EXERCISE DATA —
Content starts

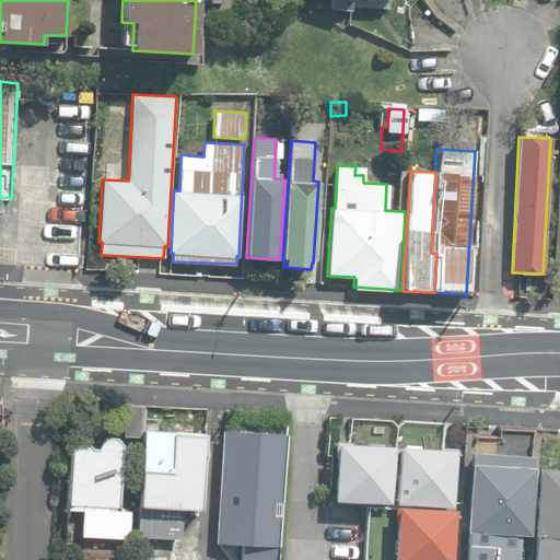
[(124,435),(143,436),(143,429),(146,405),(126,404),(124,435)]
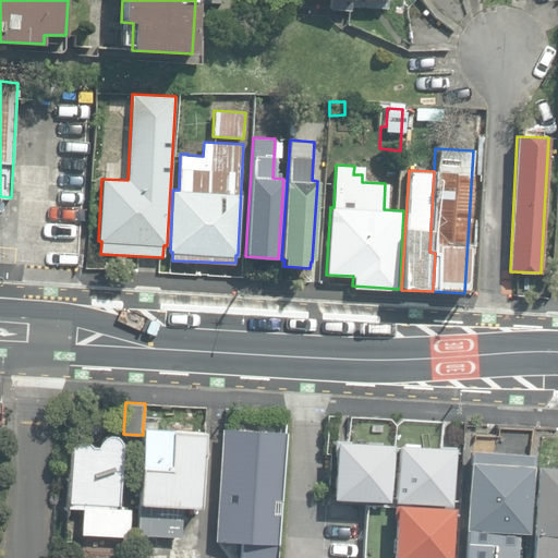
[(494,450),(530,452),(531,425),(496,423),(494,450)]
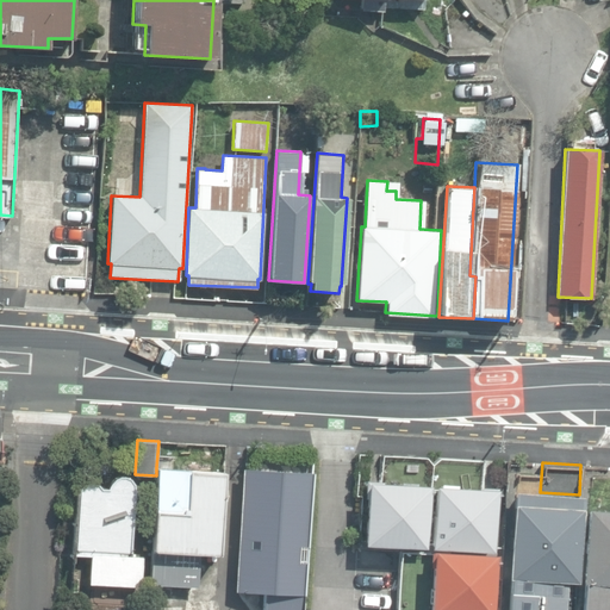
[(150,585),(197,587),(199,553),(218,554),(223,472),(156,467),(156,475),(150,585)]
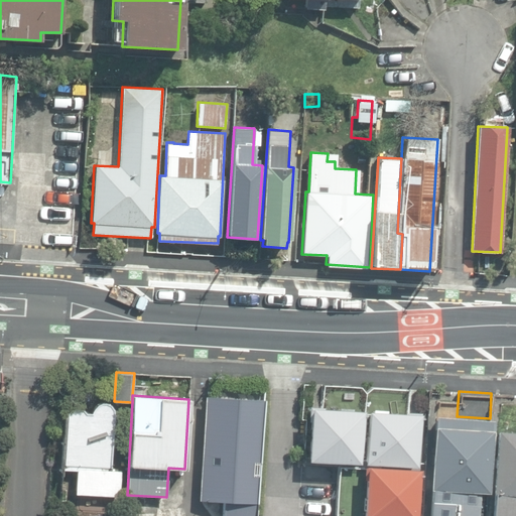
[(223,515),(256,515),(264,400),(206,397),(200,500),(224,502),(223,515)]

Content ends
Content starts

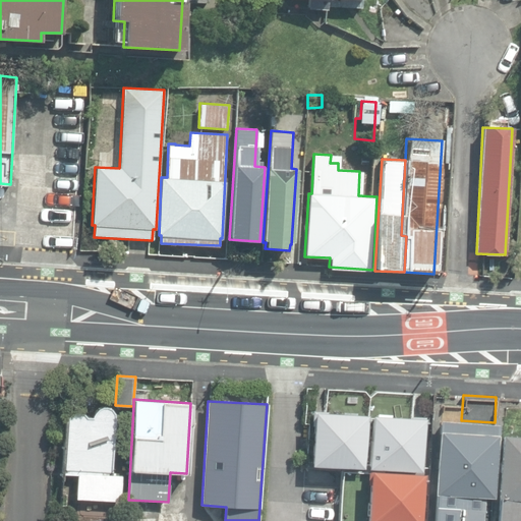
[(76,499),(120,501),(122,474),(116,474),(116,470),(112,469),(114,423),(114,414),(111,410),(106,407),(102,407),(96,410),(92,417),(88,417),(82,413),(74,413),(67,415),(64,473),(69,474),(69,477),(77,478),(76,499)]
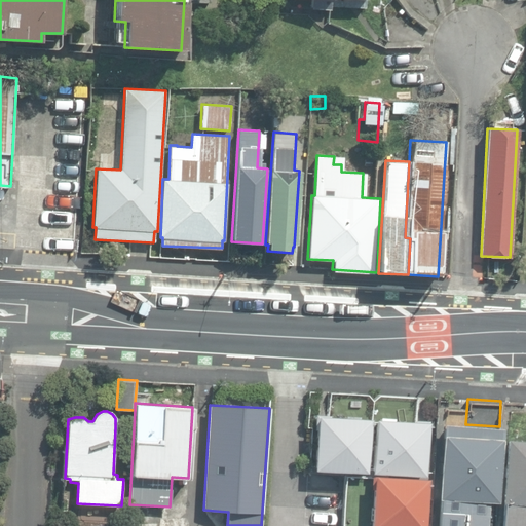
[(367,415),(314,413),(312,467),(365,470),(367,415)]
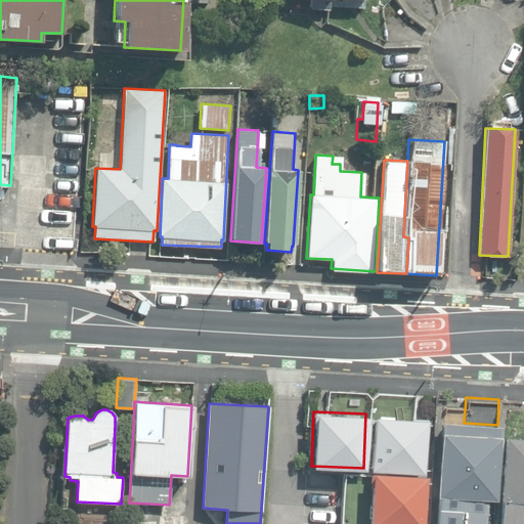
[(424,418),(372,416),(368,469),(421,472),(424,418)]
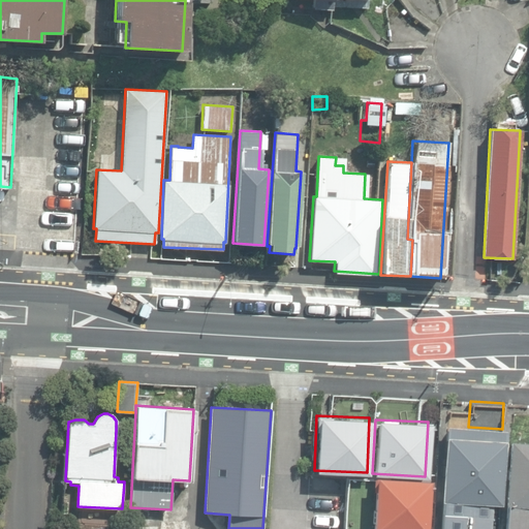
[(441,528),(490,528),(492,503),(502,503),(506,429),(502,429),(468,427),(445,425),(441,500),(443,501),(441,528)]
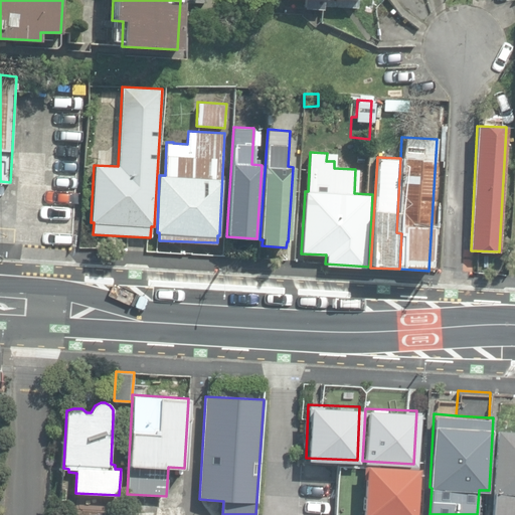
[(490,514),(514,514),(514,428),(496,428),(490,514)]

Content ends

WORK ORDER —
Output exactly the lines of the listing above that start with the one holding "[(424,418),(372,416),(368,469),(421,472),(424,418)]" and go on through the one holding "[(490,514),(514,514),(514,428),(496,428),(490,514)]"; leave the pictures out.

REPLY —
[(424,418),(372,416),(368,469),(421,472),(424,418)]
[(441,528),(490,528),(492,503),(502,503),(506,429),(502,429),(468,427),(445,425),(441,500),(443,501),(441,528)]
[(490,514),(514,514),(514,428),(496,428),(490,514)]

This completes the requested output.